▸ **Data extract**
========================

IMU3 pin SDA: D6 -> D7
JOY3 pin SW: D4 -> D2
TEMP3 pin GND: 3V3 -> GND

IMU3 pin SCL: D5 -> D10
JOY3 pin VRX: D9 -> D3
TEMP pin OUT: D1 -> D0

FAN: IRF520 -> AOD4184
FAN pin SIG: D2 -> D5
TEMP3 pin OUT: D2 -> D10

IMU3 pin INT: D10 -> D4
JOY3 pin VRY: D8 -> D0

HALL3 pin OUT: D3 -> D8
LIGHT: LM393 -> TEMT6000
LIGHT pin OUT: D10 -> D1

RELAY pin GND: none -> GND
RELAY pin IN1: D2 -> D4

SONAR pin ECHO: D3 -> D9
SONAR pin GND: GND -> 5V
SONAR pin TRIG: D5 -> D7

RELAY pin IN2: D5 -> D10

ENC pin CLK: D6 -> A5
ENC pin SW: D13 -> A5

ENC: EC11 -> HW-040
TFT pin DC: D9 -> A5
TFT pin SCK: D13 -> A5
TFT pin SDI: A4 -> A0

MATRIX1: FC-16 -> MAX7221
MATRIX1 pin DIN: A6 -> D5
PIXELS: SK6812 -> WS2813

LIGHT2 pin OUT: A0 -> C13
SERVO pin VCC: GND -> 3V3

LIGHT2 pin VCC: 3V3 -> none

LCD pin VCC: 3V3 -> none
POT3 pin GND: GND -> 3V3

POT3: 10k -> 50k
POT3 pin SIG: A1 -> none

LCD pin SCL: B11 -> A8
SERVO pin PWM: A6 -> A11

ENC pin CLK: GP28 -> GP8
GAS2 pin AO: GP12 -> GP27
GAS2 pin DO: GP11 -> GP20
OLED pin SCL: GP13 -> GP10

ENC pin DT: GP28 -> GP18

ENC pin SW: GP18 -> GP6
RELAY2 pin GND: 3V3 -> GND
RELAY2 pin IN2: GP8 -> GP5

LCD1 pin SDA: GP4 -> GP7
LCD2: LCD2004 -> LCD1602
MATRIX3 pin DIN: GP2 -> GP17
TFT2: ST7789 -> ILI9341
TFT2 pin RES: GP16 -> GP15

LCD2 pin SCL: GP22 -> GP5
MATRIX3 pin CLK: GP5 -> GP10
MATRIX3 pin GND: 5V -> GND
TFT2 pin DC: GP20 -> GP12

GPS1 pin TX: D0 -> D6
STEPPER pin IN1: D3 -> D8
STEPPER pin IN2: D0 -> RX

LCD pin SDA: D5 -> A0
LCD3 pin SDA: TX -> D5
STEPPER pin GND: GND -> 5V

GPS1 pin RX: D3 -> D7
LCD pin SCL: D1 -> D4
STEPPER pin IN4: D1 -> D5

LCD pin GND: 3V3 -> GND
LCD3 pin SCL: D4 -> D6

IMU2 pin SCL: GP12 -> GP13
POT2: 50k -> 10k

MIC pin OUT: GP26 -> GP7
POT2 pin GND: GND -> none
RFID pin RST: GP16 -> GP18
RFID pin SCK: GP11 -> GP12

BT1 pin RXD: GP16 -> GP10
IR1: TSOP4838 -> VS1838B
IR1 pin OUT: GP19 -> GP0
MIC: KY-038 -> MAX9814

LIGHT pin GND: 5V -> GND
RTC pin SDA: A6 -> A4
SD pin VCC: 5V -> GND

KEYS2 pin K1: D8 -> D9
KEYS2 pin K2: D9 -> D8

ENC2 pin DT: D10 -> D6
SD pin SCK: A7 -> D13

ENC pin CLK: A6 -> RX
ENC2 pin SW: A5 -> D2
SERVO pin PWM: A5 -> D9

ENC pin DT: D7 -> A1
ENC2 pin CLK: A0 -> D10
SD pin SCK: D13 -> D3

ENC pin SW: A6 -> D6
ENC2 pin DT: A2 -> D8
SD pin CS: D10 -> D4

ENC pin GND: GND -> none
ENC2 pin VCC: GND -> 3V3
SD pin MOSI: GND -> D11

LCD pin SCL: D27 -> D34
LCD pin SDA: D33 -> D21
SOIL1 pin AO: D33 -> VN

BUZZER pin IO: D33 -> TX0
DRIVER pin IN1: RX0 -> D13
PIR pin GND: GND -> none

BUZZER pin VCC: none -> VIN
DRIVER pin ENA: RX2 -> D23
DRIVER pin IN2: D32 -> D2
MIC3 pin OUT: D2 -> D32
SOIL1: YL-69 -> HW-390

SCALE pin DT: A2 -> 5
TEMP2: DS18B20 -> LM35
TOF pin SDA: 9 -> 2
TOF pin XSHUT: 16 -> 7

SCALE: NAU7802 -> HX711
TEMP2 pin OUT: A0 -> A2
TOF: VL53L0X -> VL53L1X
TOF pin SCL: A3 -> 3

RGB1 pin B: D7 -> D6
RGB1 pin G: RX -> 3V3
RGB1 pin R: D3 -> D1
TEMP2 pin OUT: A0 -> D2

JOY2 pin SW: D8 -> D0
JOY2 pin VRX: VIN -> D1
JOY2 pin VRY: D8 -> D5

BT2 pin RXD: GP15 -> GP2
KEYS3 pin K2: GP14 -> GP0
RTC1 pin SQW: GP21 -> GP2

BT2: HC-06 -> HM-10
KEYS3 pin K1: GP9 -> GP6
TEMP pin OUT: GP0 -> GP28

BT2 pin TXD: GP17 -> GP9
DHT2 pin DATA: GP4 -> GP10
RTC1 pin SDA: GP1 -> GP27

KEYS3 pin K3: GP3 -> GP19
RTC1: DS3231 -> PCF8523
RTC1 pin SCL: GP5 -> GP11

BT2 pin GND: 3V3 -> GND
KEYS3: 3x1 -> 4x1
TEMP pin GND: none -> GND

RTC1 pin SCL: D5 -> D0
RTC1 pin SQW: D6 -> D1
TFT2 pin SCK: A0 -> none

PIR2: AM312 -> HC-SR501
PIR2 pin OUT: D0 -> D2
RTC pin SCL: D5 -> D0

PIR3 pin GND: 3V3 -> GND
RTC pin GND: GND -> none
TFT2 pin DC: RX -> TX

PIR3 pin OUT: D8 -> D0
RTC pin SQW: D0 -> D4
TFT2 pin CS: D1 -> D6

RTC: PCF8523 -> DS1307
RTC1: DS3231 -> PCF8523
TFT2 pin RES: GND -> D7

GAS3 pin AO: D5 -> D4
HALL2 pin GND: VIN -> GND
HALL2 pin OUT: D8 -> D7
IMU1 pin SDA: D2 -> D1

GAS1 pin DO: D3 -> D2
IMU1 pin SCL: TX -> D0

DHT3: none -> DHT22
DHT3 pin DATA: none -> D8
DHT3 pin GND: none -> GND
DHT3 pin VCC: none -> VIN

========================

▸ **Work task**
Would you reproduce, word for word, the lines from the one holding "DHT3 pin DATA: none -> D8" through the final line of the entries, both included?

▸ **Answer area**
DHT3 pin DATA: none -> D8
DHT3 pin GND: none -> GND
DHT3 pin VCC: none -> VIN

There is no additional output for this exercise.